### RECORDS FOR THE EXERCISE
------

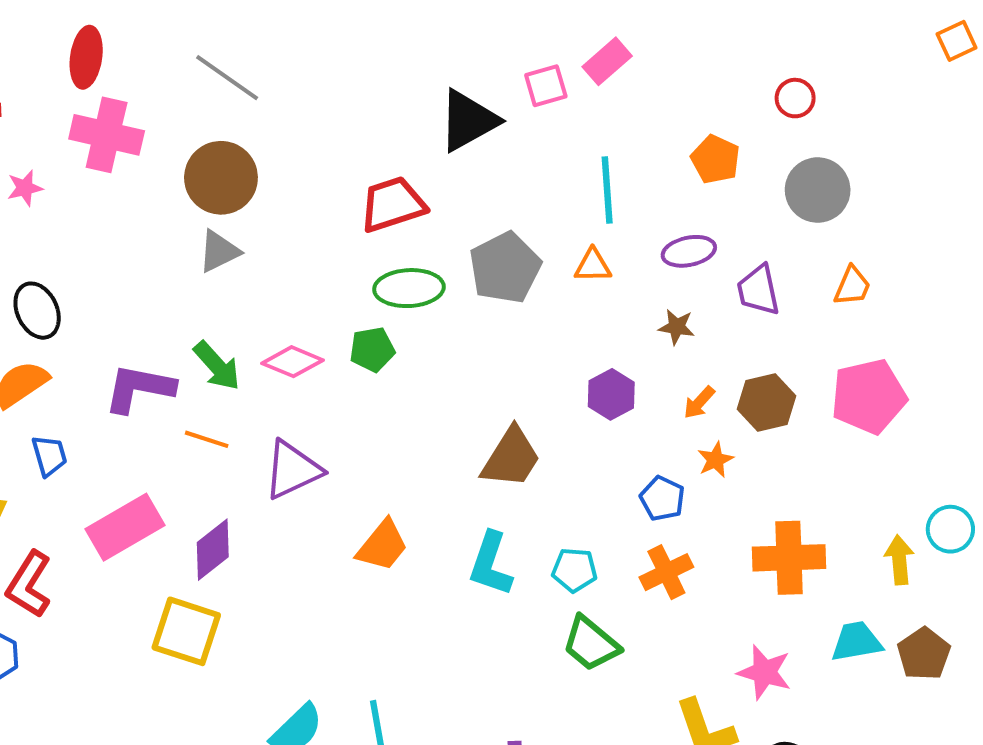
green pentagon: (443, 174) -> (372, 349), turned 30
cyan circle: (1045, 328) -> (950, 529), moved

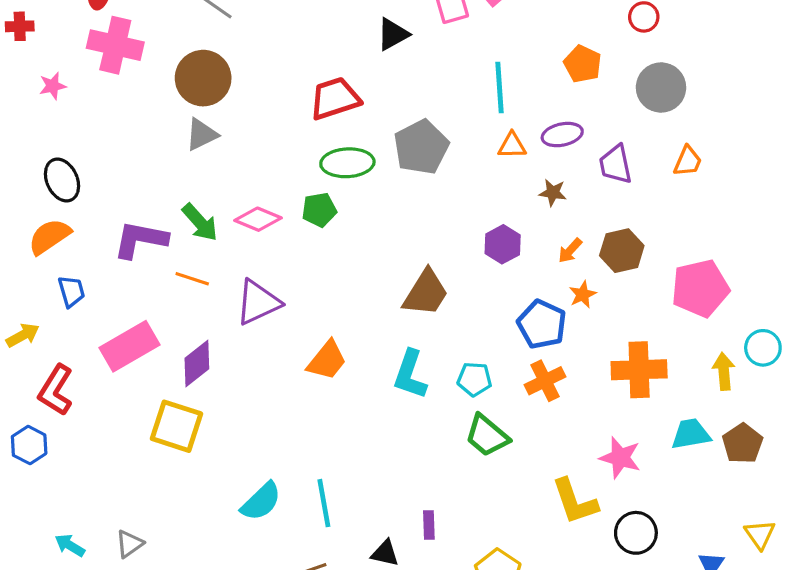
black triangle: (468, 121) -> (393, 34), size x0.7
orange triangle: (593, 266) -> (512, 146), moved
pink pentagon: (869, 396) -> (700, 288), moved
blue pentagon: (662, 499) -> (542, 324), size x1.4

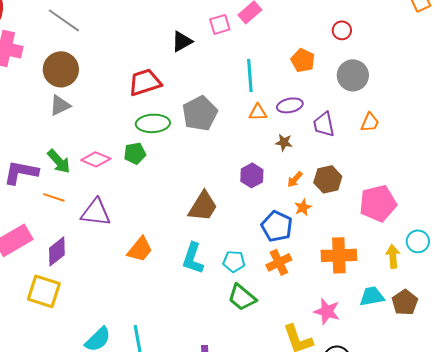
purple triangle: (258, 302) -> (96, 212), turned 32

------

### WHAT YOU WILL DO
Select the lines in this material that hold the word "moved", leaving none out.

### OUTPUT
cyan circle: (1045, 328) -> (950, 529), moved
orange triangle: (593, 266) -> (512, 146), moved
pink pentagon: (869, 396) -> (700, 288), moved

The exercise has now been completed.